Records supplied:
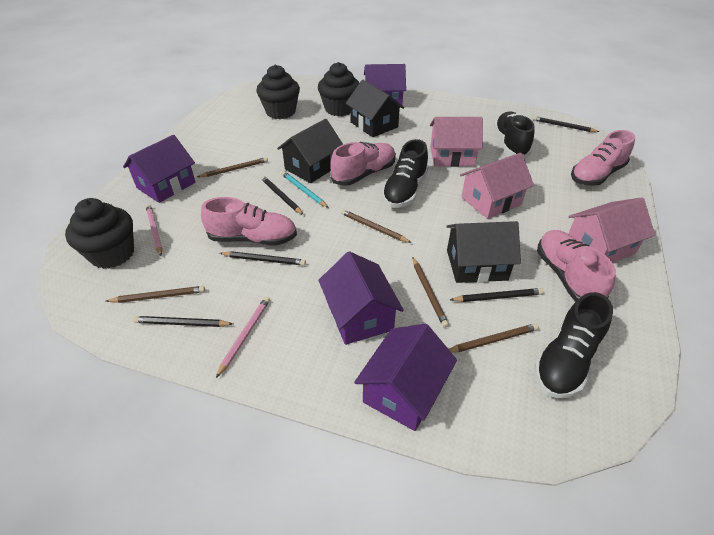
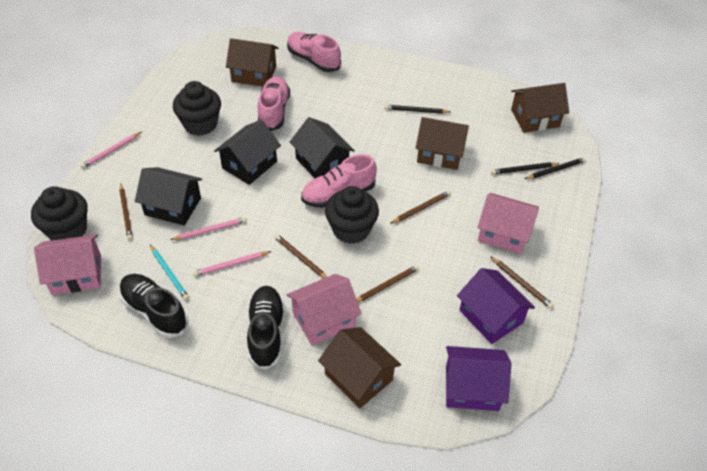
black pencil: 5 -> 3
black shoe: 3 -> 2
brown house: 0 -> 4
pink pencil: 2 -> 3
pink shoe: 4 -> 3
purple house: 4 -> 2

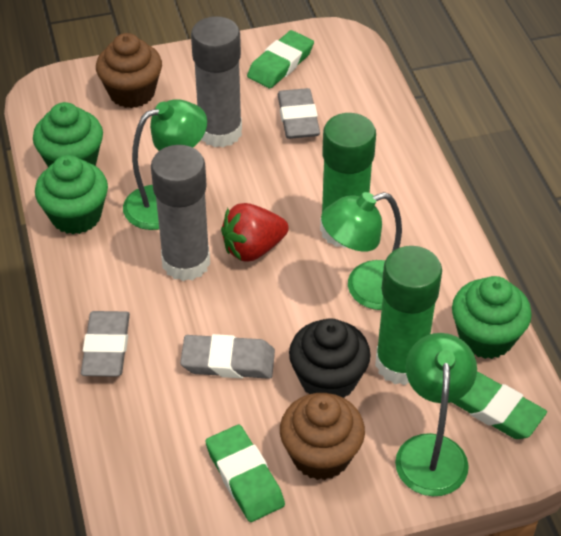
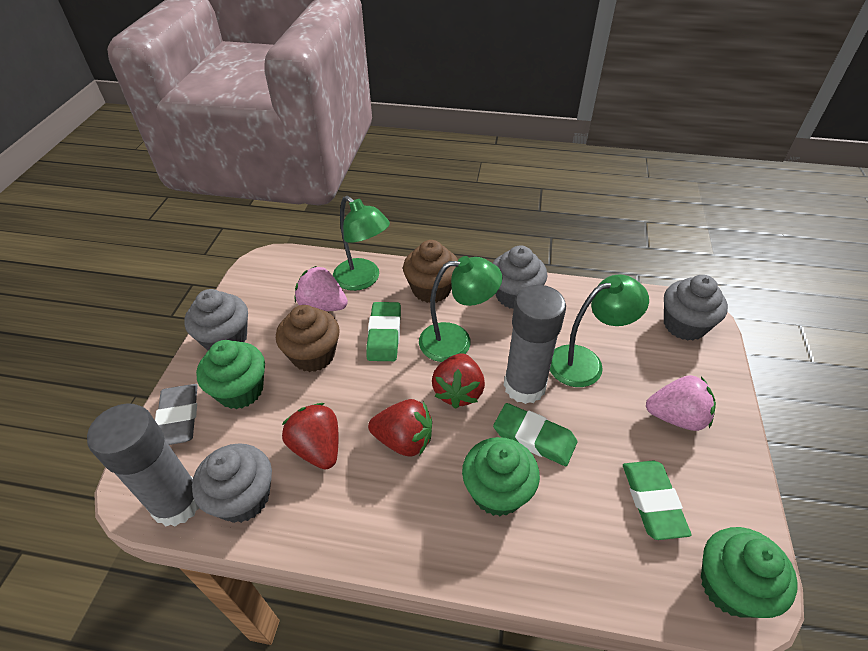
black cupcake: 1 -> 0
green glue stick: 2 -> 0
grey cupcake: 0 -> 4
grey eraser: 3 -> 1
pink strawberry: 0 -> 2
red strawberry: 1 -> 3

* * *

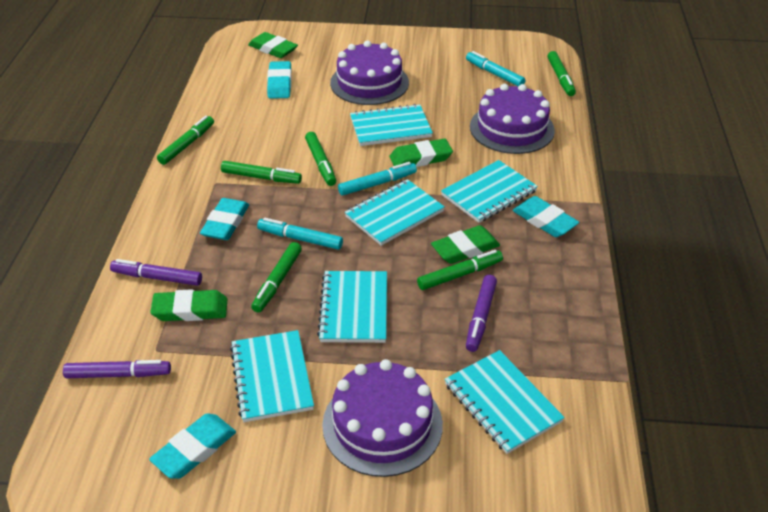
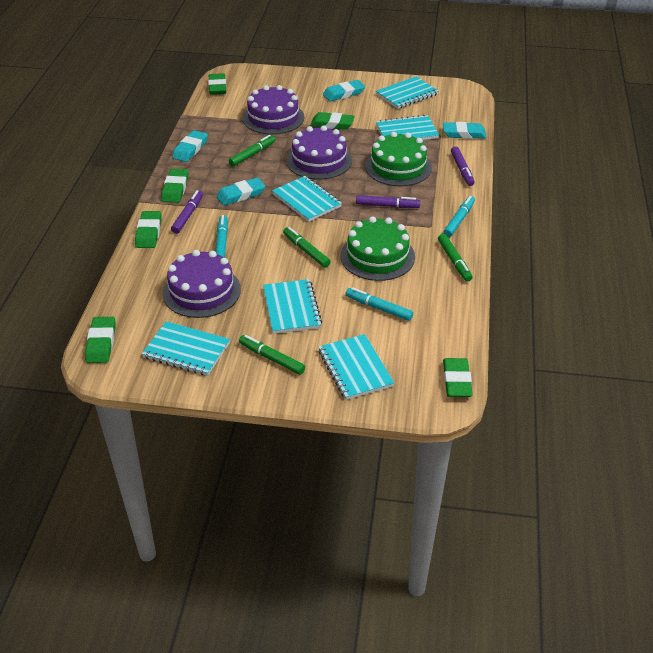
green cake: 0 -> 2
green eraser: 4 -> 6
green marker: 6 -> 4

Work item:
From the records above, transcribe exactly the lines starting at the one containing "black pencil: 5 -> 3" and ending at the one containing "red strawberry: 1 -> 3". Skip the pictures.

Exercise solution:
black pencil: 5 -> 3
black shoe: 3 -> 2
brown house: 0 -> 4
pink pencil: 2 -> 3
pink shoe: 4 -> 3
purple house: 4 -> 2

black cupcake: 1 -> 0
green glue stick: 2 -> 0
grey cupcake: 0 -> 4
grey eraser: 3 -> 1
pink strawberry: 0 -> 2
red strawberry: 1 -> 3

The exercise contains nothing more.